- [Assigned task]:
Retype the material below without changes, from the line with "Question: Based on" up to and including the last line of the material. Leave out the pictures.

- [Data supplied]:
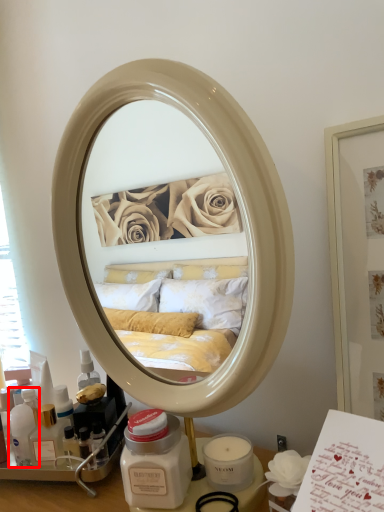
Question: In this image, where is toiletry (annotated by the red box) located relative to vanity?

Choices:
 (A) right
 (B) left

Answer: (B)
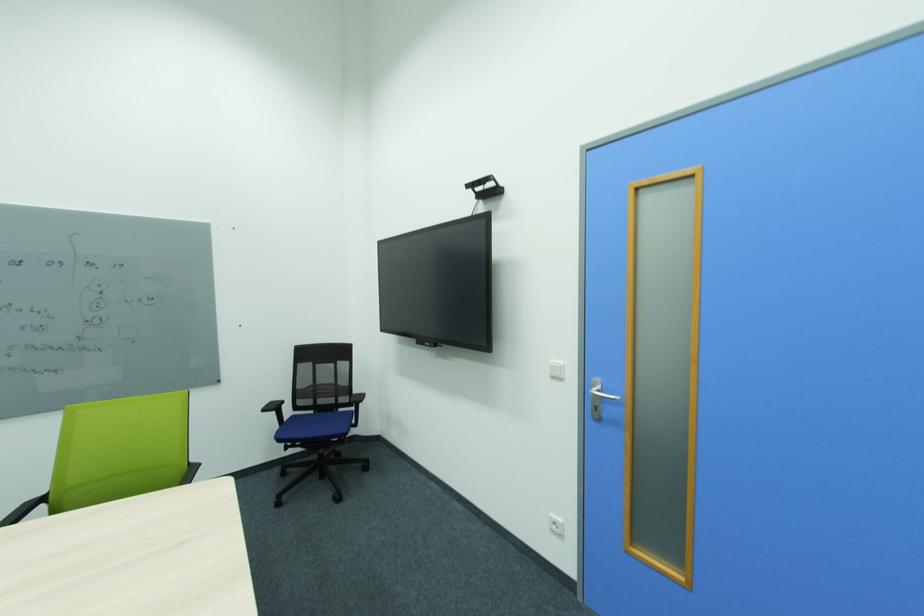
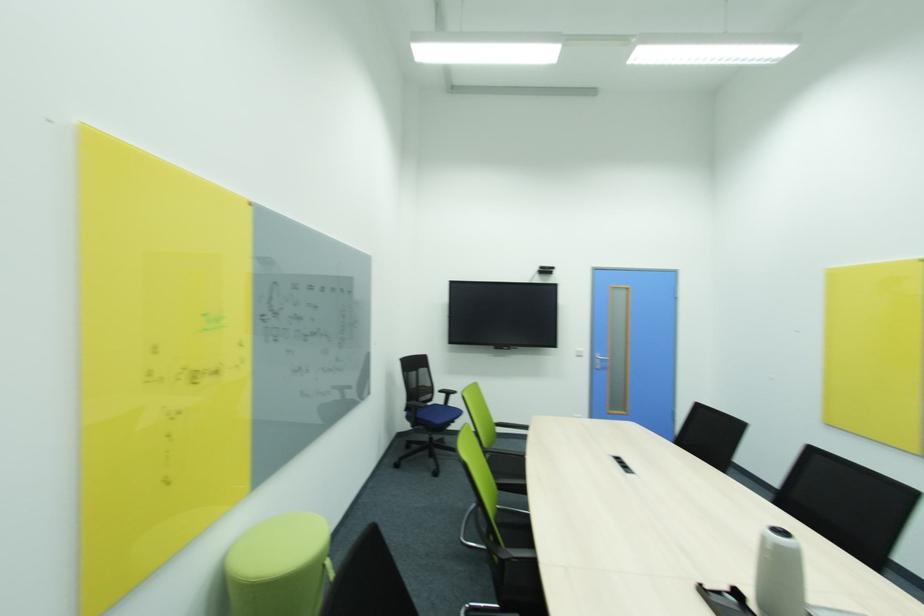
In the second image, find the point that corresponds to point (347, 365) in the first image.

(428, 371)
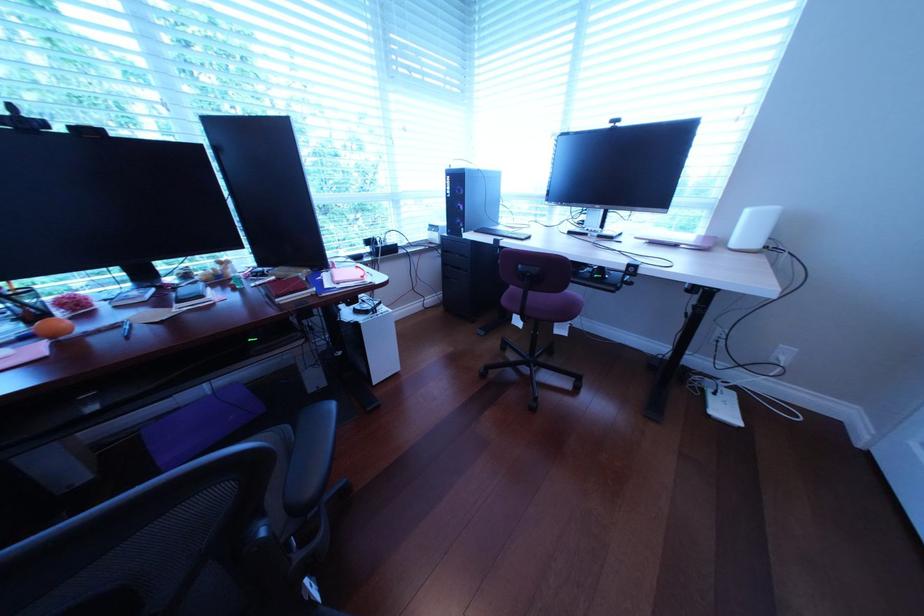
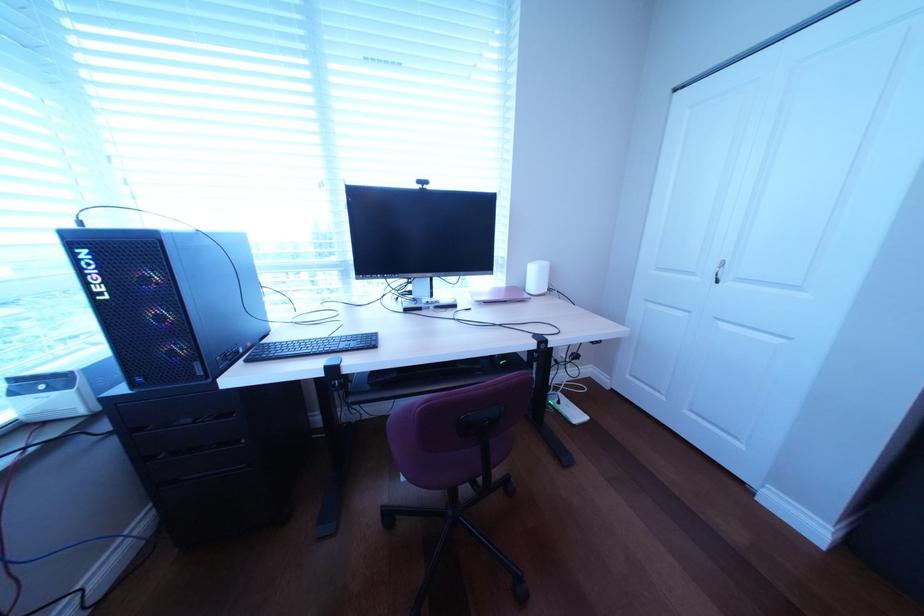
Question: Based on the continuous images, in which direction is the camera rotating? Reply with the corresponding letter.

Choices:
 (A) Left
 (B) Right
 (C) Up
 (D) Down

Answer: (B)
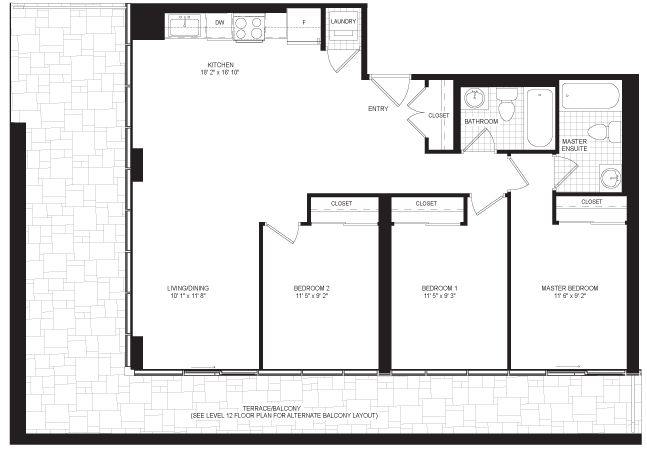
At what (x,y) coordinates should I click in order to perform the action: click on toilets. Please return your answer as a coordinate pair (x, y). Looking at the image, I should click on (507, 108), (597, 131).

- [Final answer]:
Question: Based on the continuous images, in which direction is the camera rotating? Reply with the corresponding letter.

Choices:
 (A) Left
 (B) Right
 (C) Up
 (D) Down

Answer: (B)
At what (x,y) coordinates should I click in order to perform the action: click on toilets. Please return your answer as a coordinate pair (x, y). Looking at the image, I should click on (507, 108), (597, 131).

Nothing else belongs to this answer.